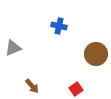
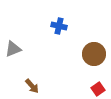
gray triangle: moved 1 px down
brown circle: moved 2 px left
red square: moved 22 px right
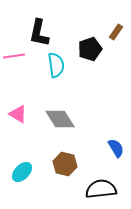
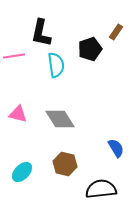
black L-shape: moved 2 px right
pink triangle: rotated 18 degrees counterclockwise
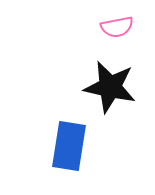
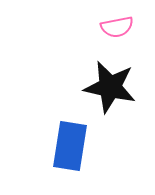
blue rectangle: moved 1 px right
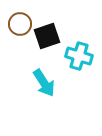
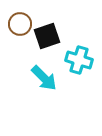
cyan cross: moved 4 px down
cyan arrow: moved 5 px up; rotated 12 degrees counterclockwise
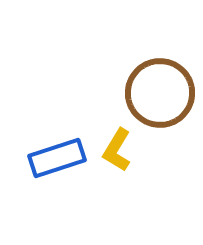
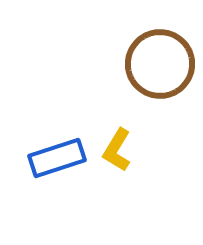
brown circle: moved 29 px up
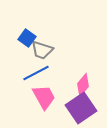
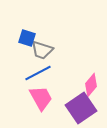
blue square: rotated 18 degrees counterclockwise
blue line: moved 2 px right
pink diamond: moved 8 px right
pink trapezoid: moved 3 px left, 1 px down
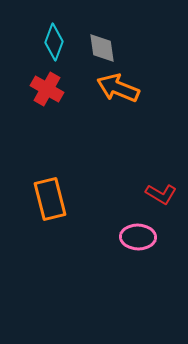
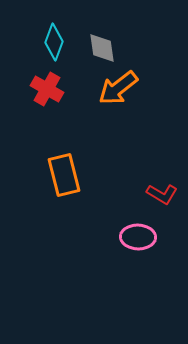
orange arrow: rotated 60 degrees counterclockwise
red L-shape: moved 1 px right
orange rectangle: moved 14 px right, 24 px up
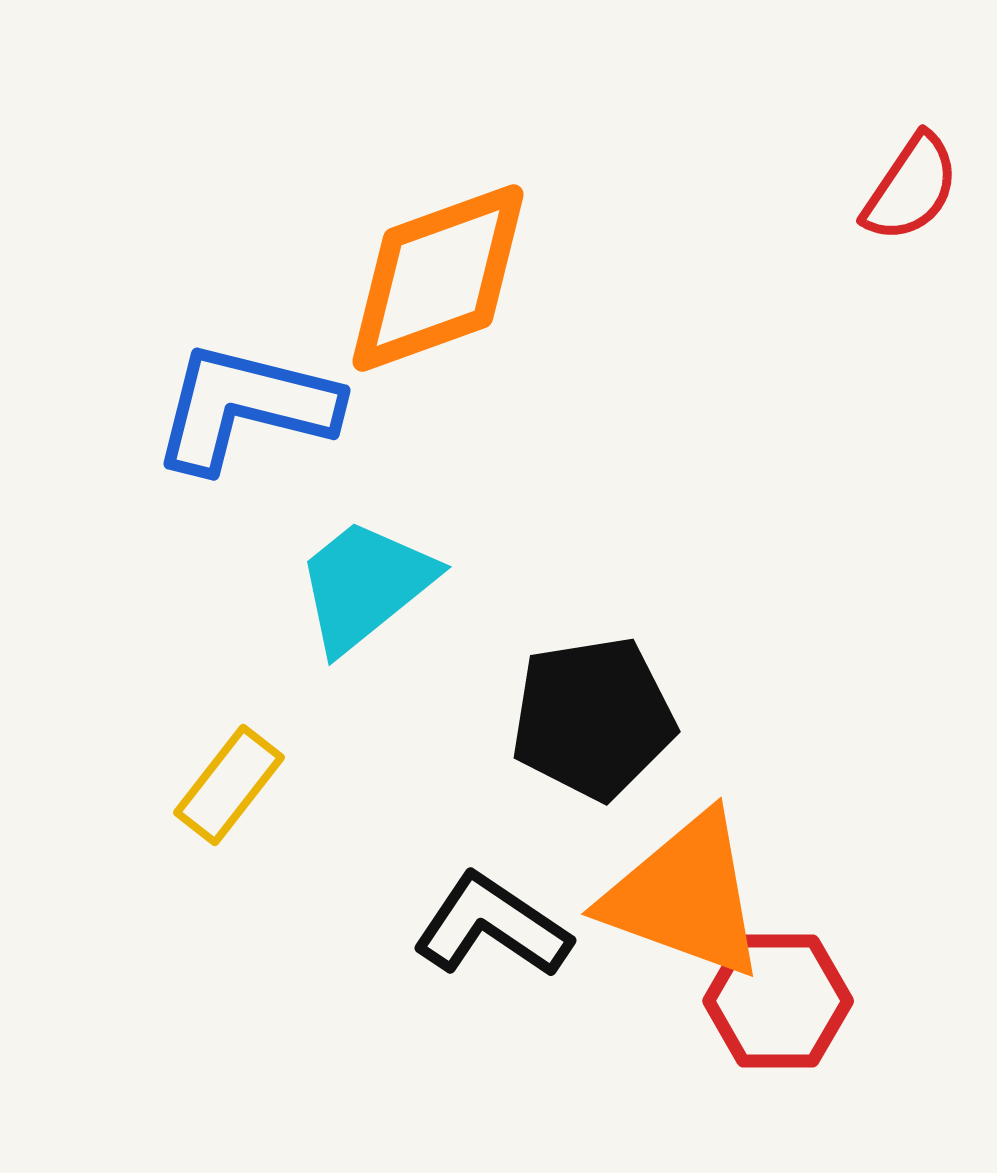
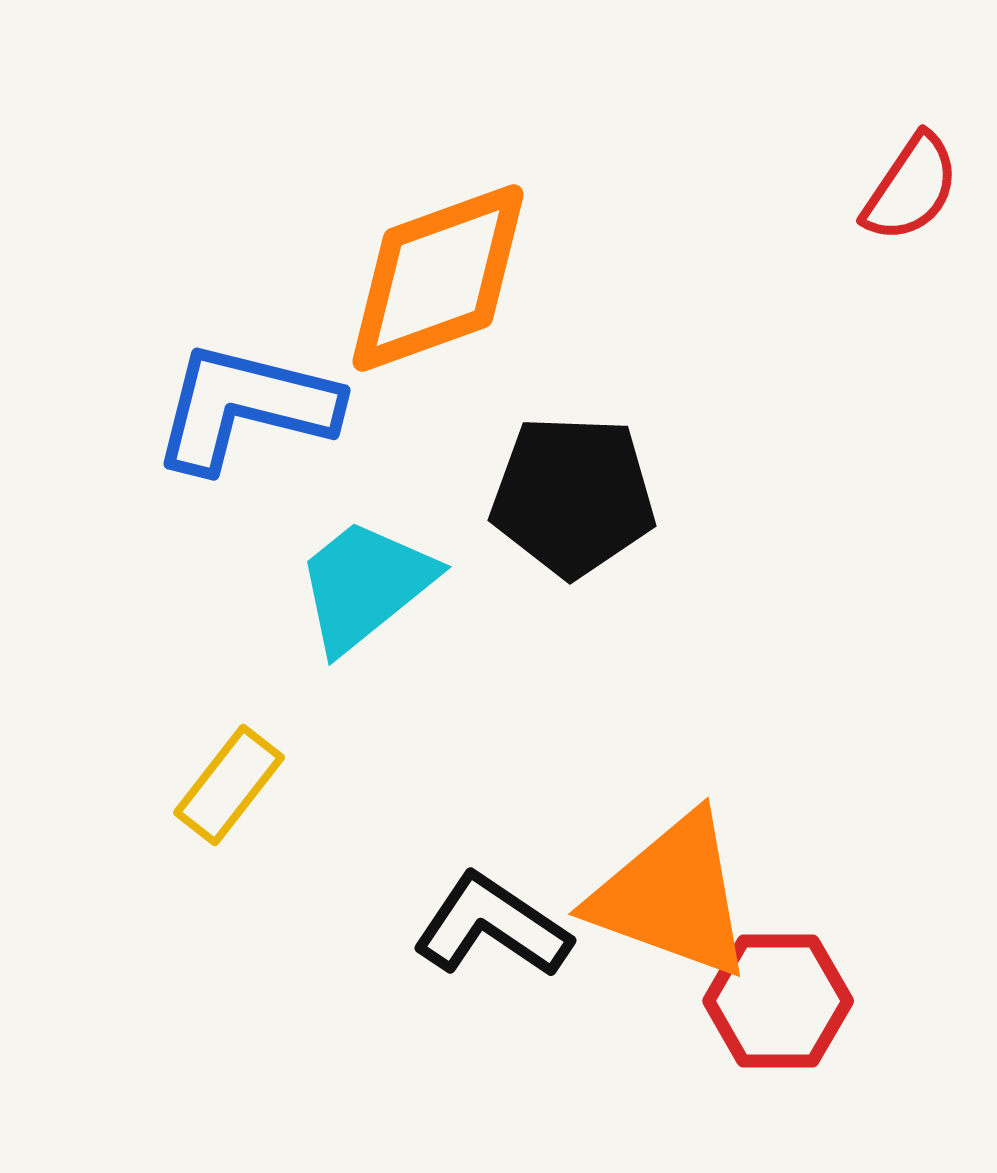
black pentagon: moved 20 px left, 222 px up; rotated 11 degrees clockwise
orange triangle: moved 13 px left
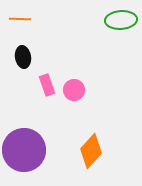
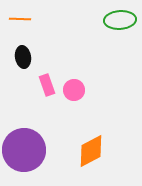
green ellipse: moved 1 px left
orange diamond: rotated 20 degrees clockwise
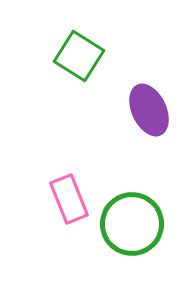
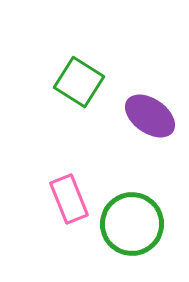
green square: moved 26 px down
purple ellipse: moved 1 px right, 6 px down; rotated 30 degrees counterclockwise
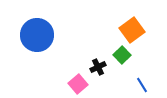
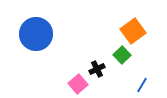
orange square: moved 1 px right, 1 px down
blue circle: moved 1 px left, 1 px up
black cross: moved 1 px left, 2 px down
blue line: rotated 63 degrees clockwise
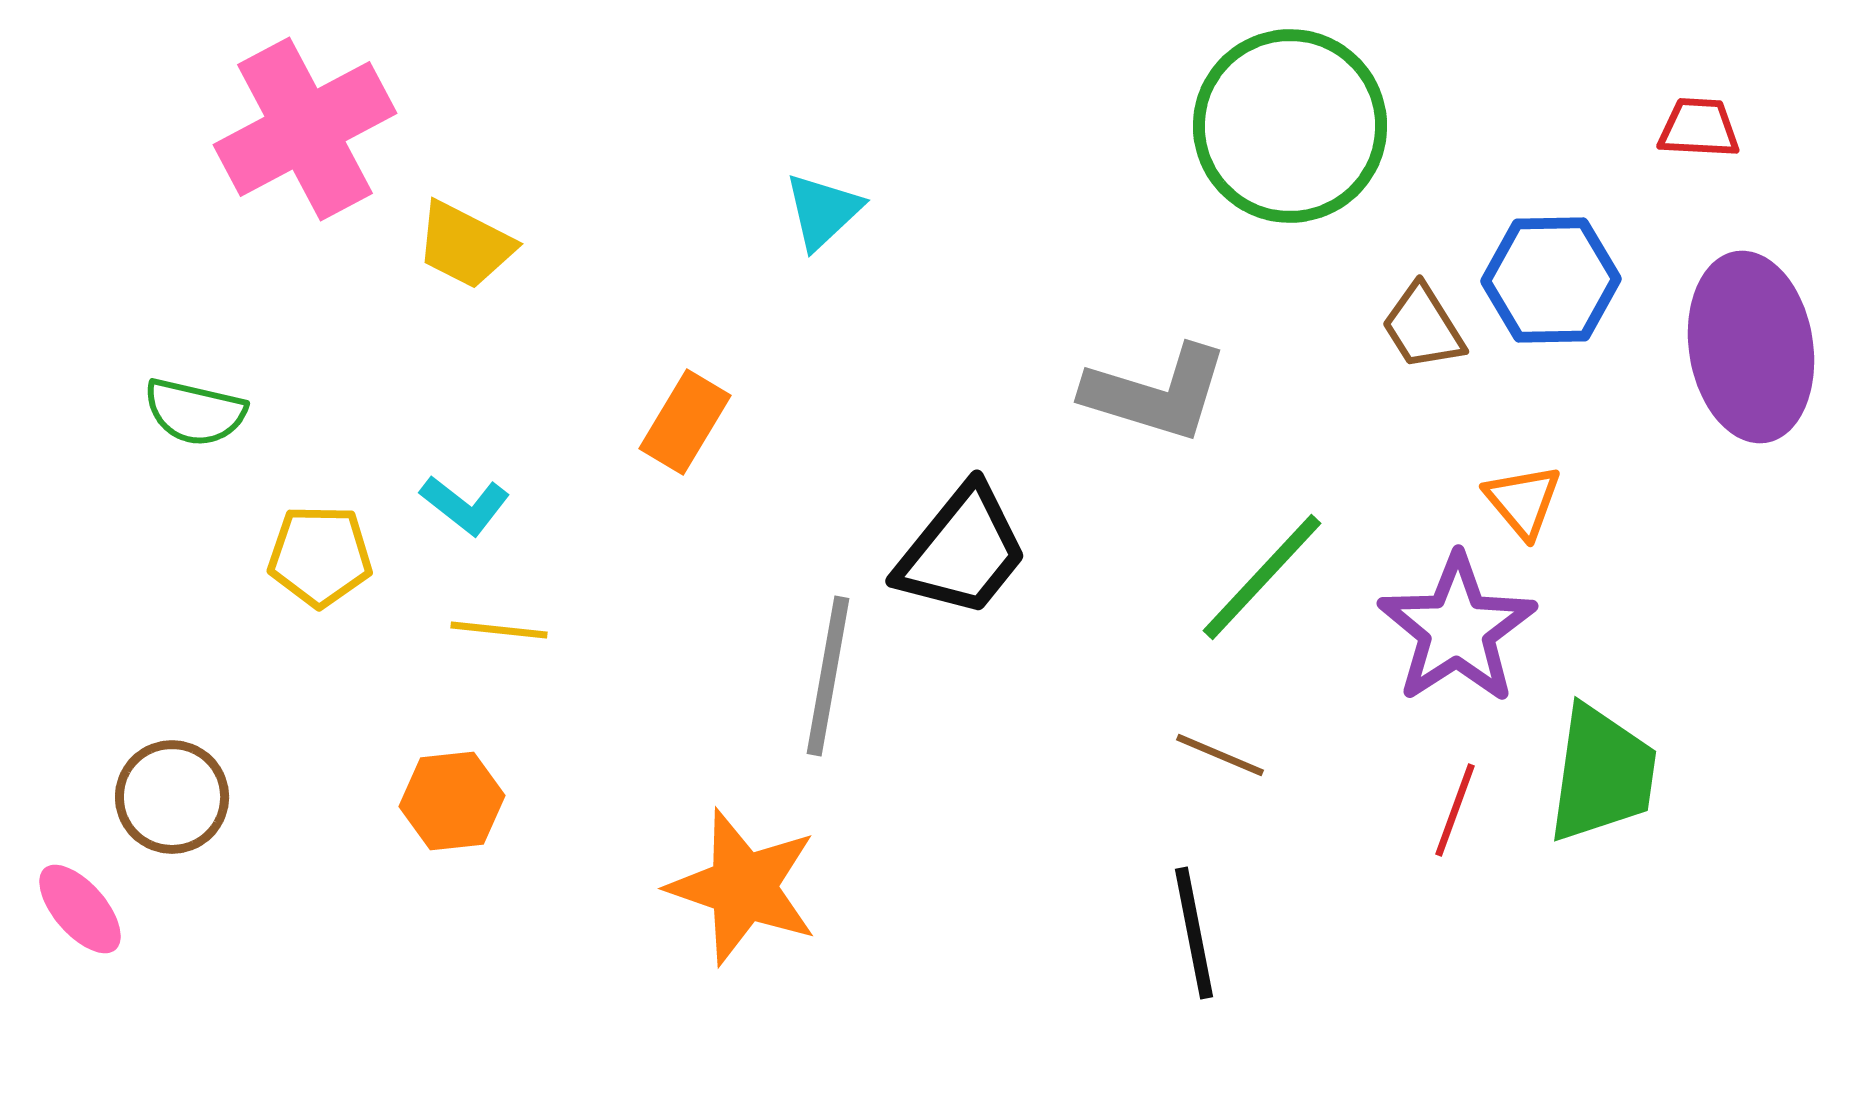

********

TASK OBJECTIVE :: Your answer should be a single number: the count of lines in the data that include the word "pink".

COMPLETED EXERCISE :: 3